◆ **Try it**: What lines in the following entries hold the word "orange"? Copy each one.

━━━━━━━━━━━━━━━━━━━━

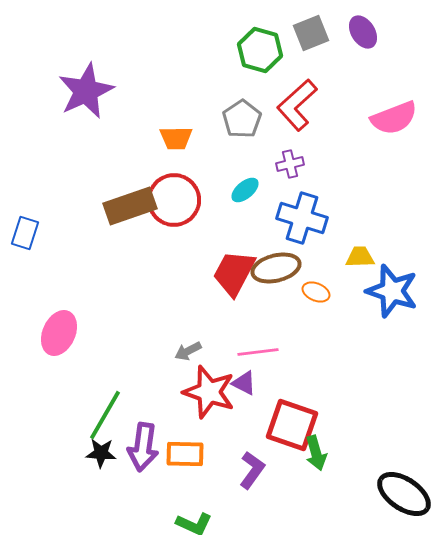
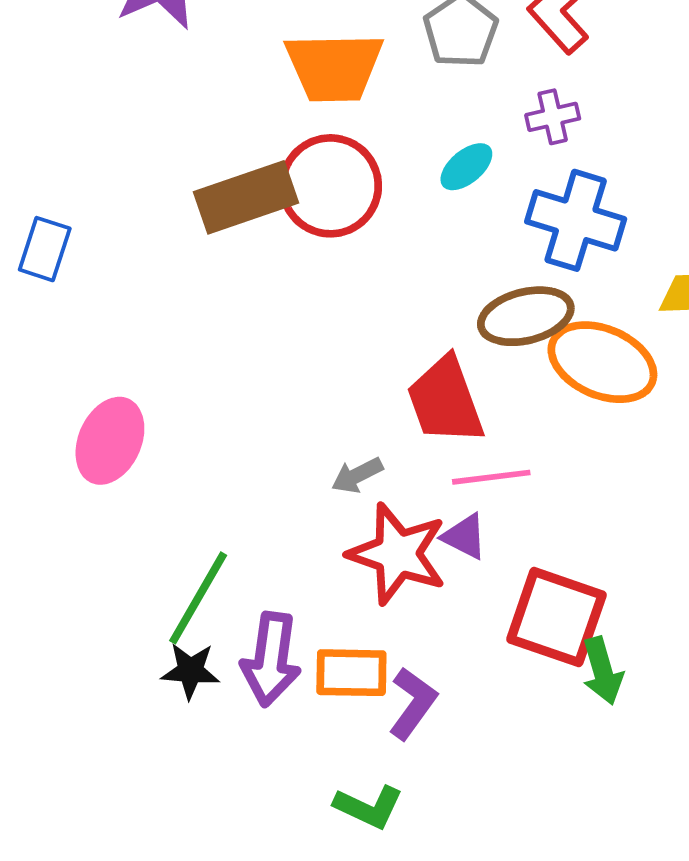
orange trapezoid: (176, 138) -> (334, 67), size x1.6
red trapezoid: (234, 273) -> (445, 401), moved, turned -48
orange ellipse: (316, 292) -> (602, 362), size x2.0
purple L-shape: (252, 470) -> (413, 703), moved

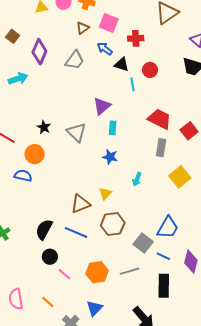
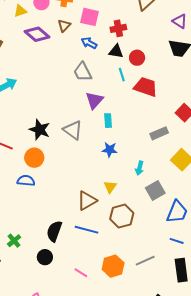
purple diamond: (39, 52) -> (37, 34), moved, turned -65
gray trapezoid: (75, 60) -> (83, 72), moved, turned 125
black triangle: (121, 64) -> (116, 51), moved
red trapezoid: (160, 119) -> (146, 87), moved
black star: (44, 127) -> (40, 130), size x1.5
gray rectangle: (161, 148) -> (159, 133), turned 66
gray square: (143, 243) -> (155, 190), moved, turned 30
black circle: (50, 257) -> (45, 257), moved

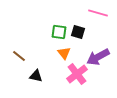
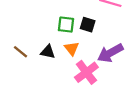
black triangle: (36, 76) -> (48, 52), moved

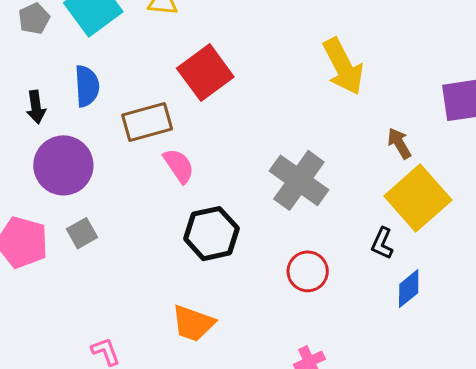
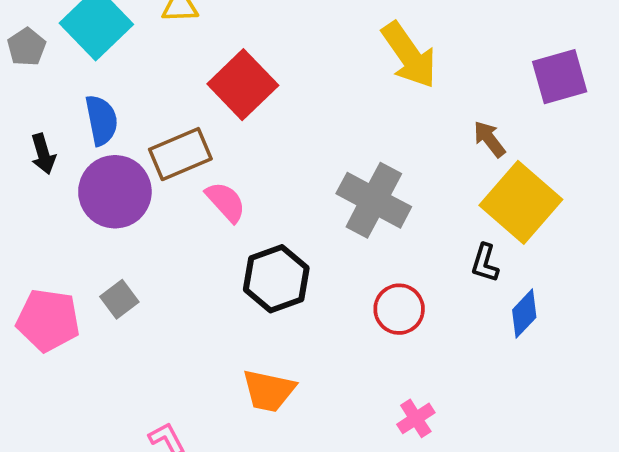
purple circle: (63, 165) -> (115, 192), moved

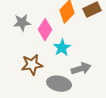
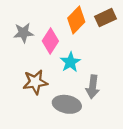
gray arrow: (81, 69) -> (93, 87), turned 114

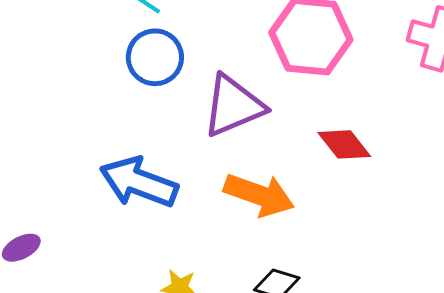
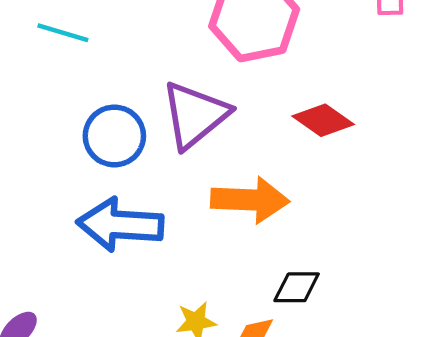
blue circle: (155, 57) -> (114, 136), moved

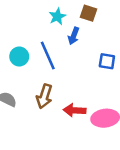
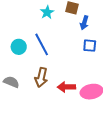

━━━━━━━━━━━━━━━━━━━━

◆ **Task result**:
orange trapezoid: (176, 138) -> (334, 67), size x1.6
orange ellipse: (316, 292) -> (602, 362), size x2.0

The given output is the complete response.